:: Exercise input ::
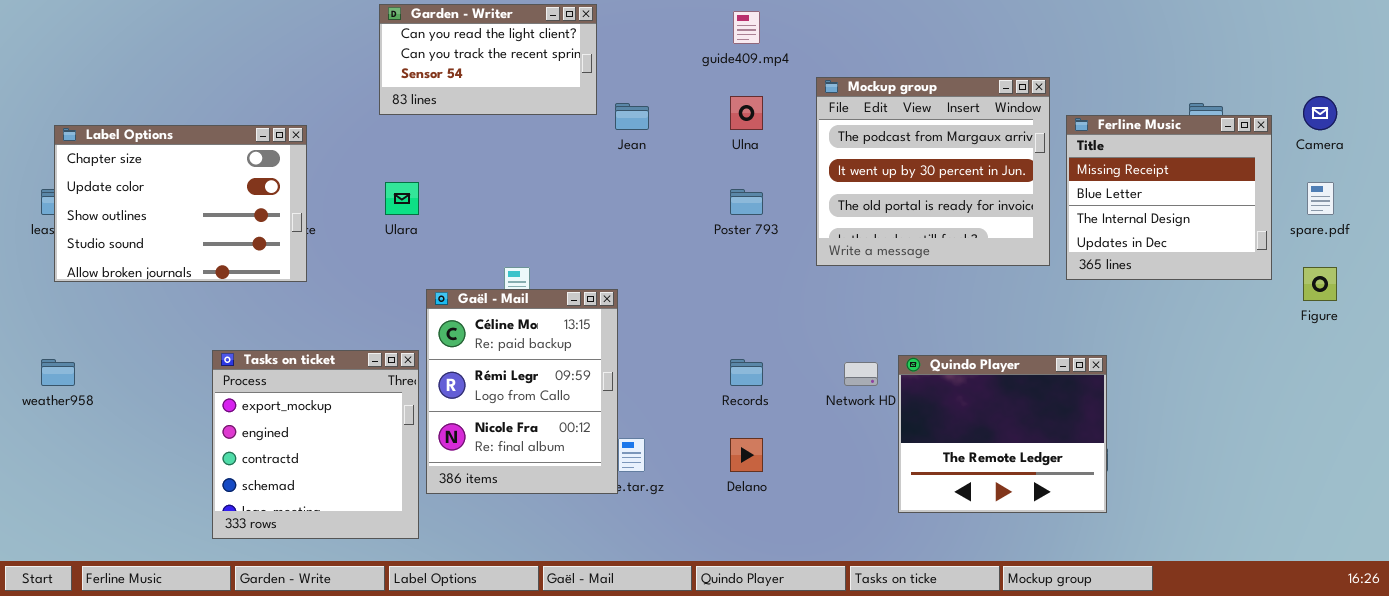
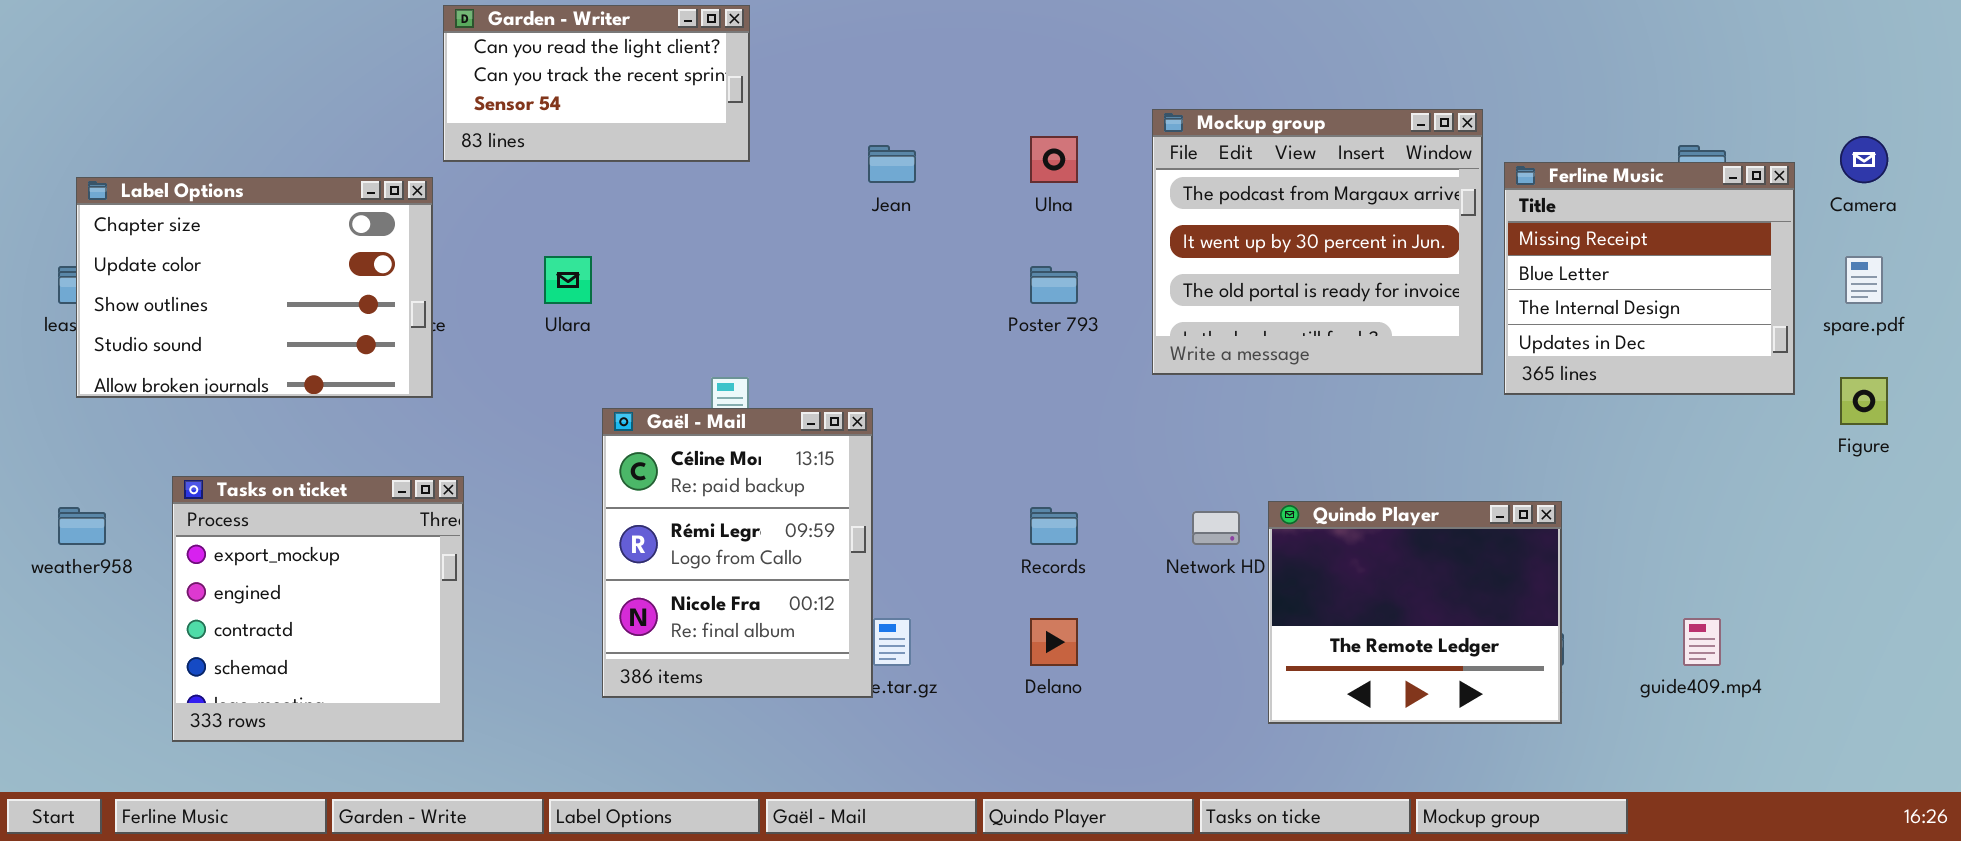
Garden - Writer: [379,4,597,115] -> [443,5,750,162], moved
guide409.mp4: [733,11,760,44] -> [1683,618,1721,666], moved
Tasks on ticket: [212,350,419,539] -> [172,476,464,742], moved

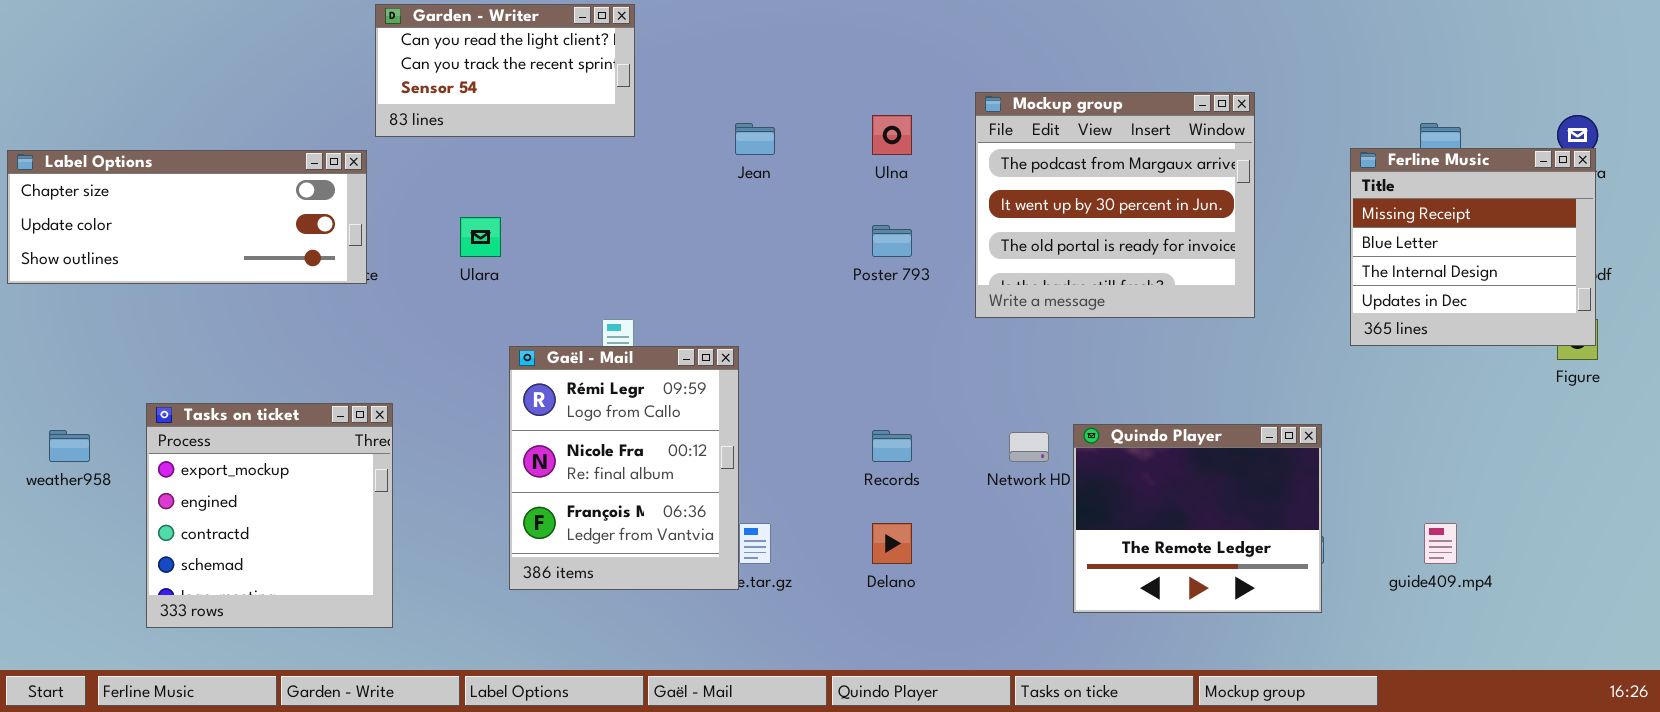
Ferline Music: [1504,162,1795,395] -> [1350,148,1596,346], moved
Label Options: [76,177,433,398] -> [7,150,367,284], resized
Gaël - Mail: [602,408,873,698] -> [509,346,739,590], scrolled down 1 row

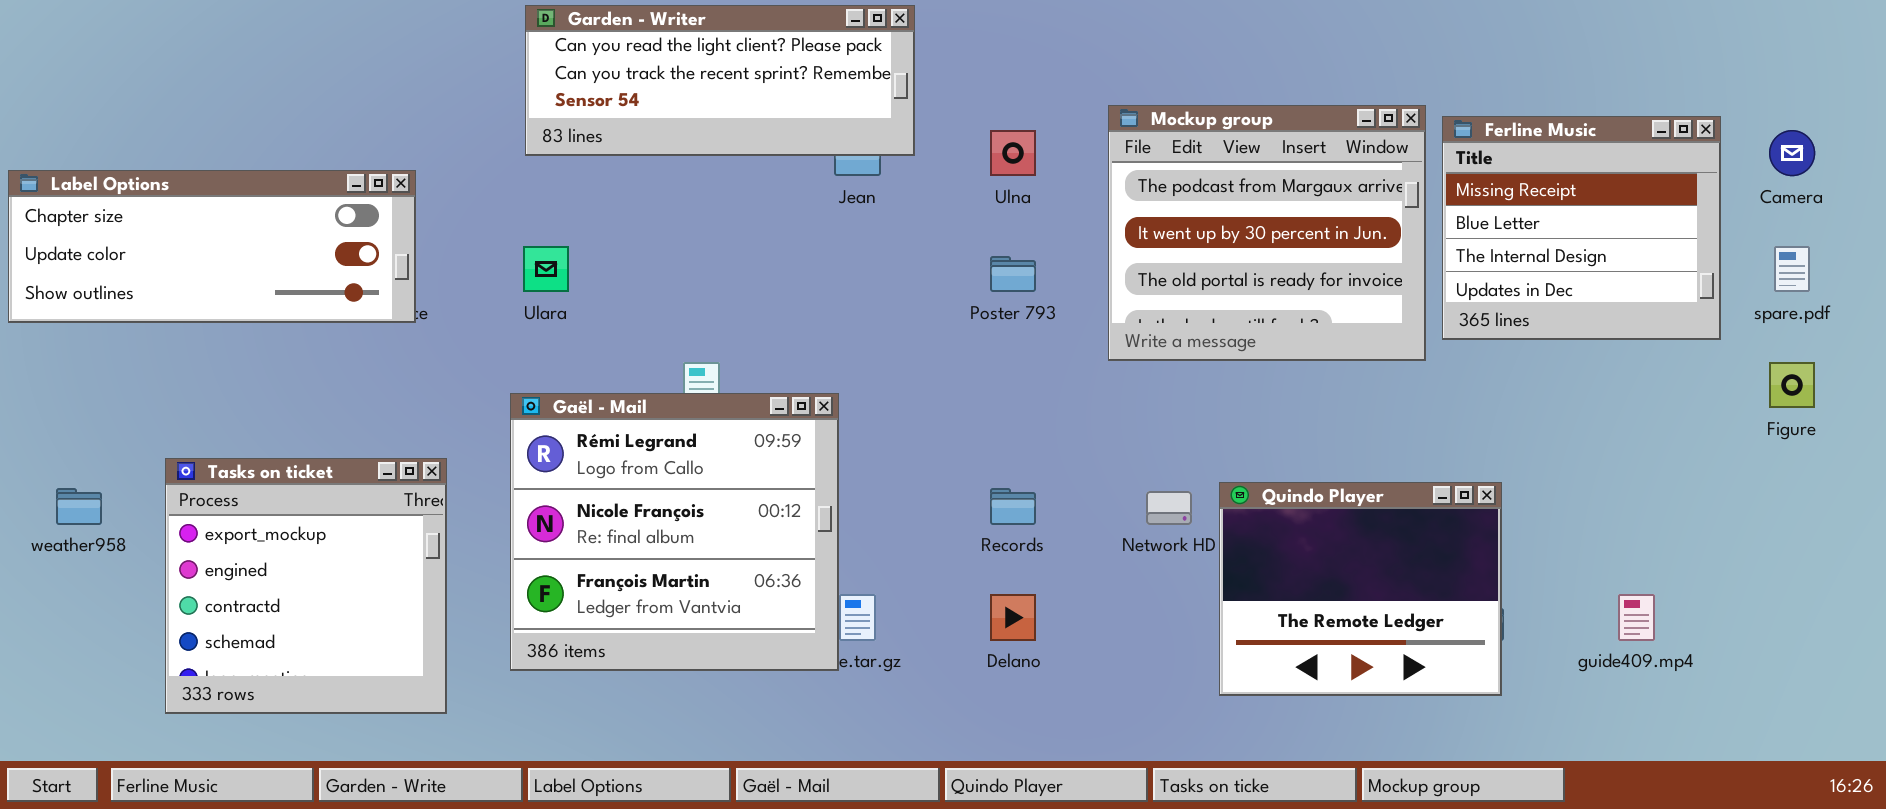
Garden - Writer: [375,4,635,137] -> [525,5,915,156], moved, resized
Ferline Music: [1350,148,1596,346] -> [1442,116,1721,340], moved
Gaël - Mail: [509,346,739,590] -> [510,393,839,671], resized

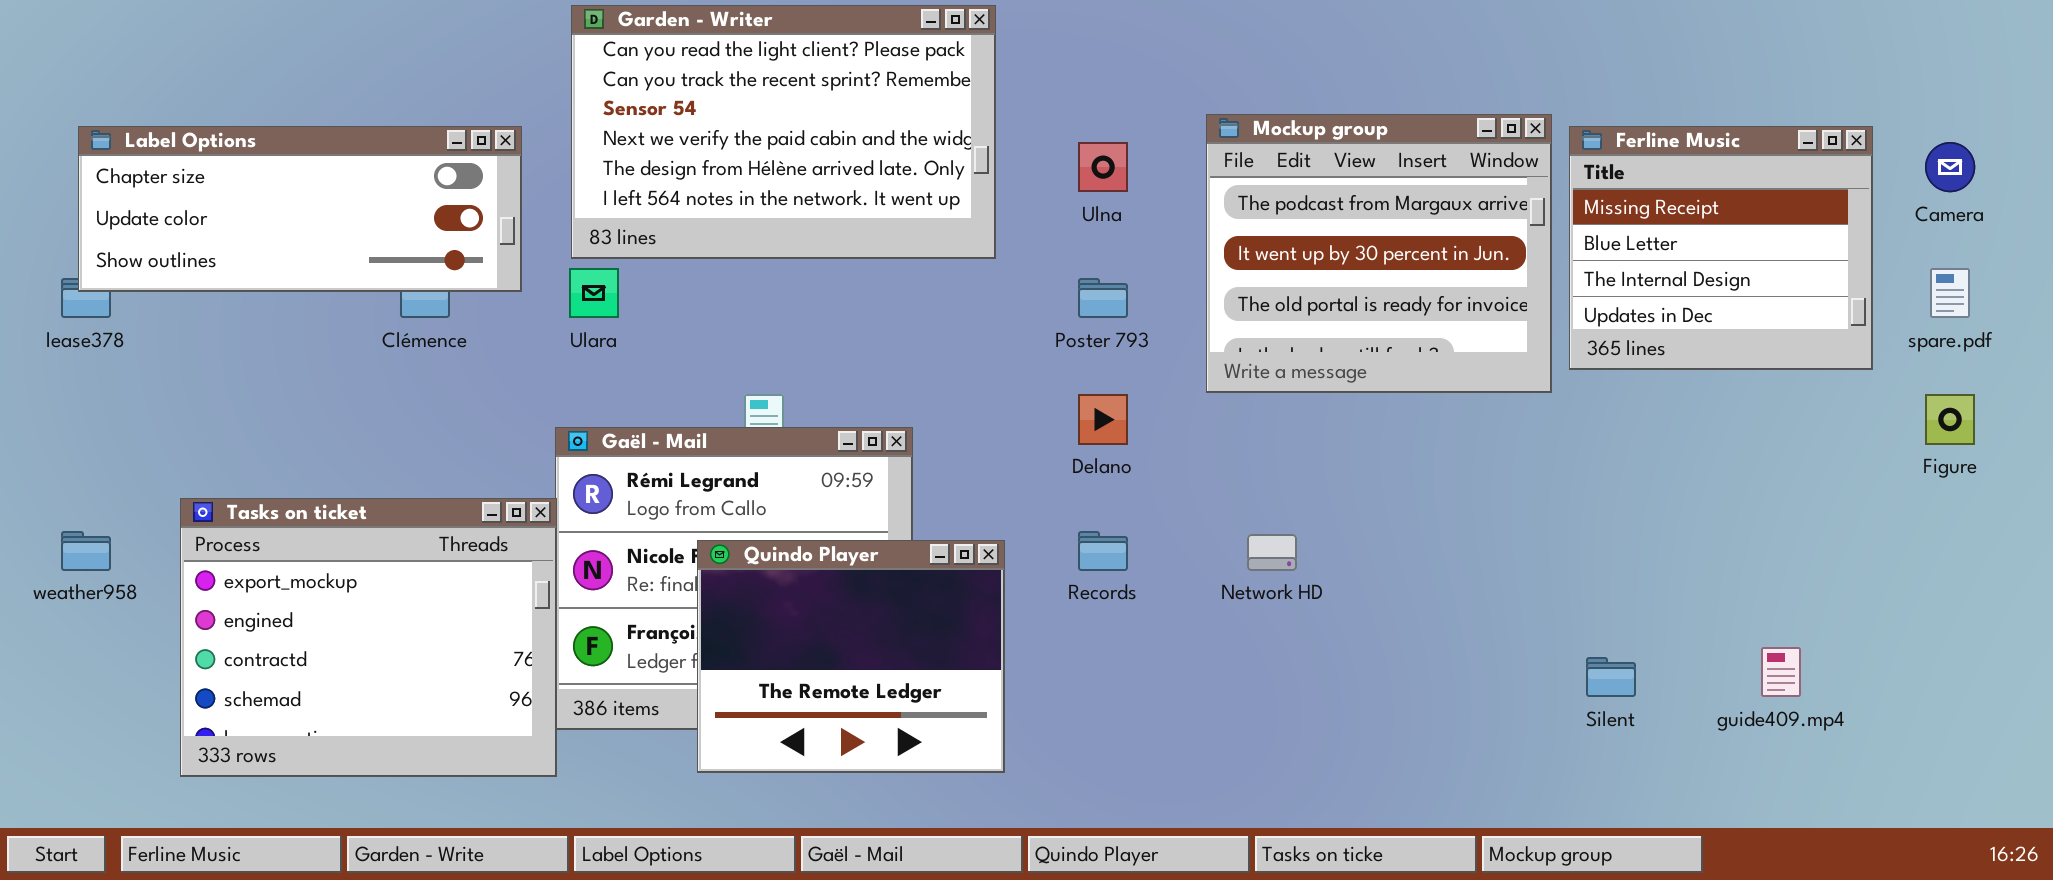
Garden - Writer: [525,5,915,156] -> [571,5,996,259], resized
Label Options: [8,170,416,323] -> [78,126,522,292], moved
Tasks on ticket: [165,458,447,714] -> [180,498,557,777], resized
Quindo Player: [1219,482,1502,696] -> [697,540,1005,773], moved
Delano: [990,594,1036,641] -> [1078,394,1128,445], moved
:::
● **Problem to solve**
When copying the listing, skip the pictures and keep each line exactly as written.

● **Result of this exercise**
Garden - Writer: [379,4,597,115] -> [443,5,750,162], moved
guide409.mp4: [733,11,760,44] -> [1683,618,1721,666], moved
Tasks on ticket: [212,350,419,539] -> [172,476,464,742], moved

Ferline Music: [1504,162,1795,395] -> [1350,148,1596,346], moved
Label Options: [76,177,433,398] -> [7,150,367,284], resized
Gaël - Mail: [602,408,873,698] -> [509,346,739,590], scrolled down 1 row

Garden - Writer: [375,4,635,137] -> [525,5,915,156], moved, resized
Ferline Music: [1350,148,1596,346] -> [1442,116,1721,340], moved
Gaël - Mail: [509,346,739,590] -> [510,393,839,671], resized

Garden - Writer: [525,5,915,156] -> [571,5,996,259], resized
Label Options: [8,170,416,323] -> [78,126,522,292], moved
Tasks on ticket: [165,458,447,714] -> [180,498,557,777], resized
Quindo Player: [1219,482,1502,696] -> [697,540,1005,773], moved
Delano: [990,594,1036,641] -> [1078,394,1128,445], moved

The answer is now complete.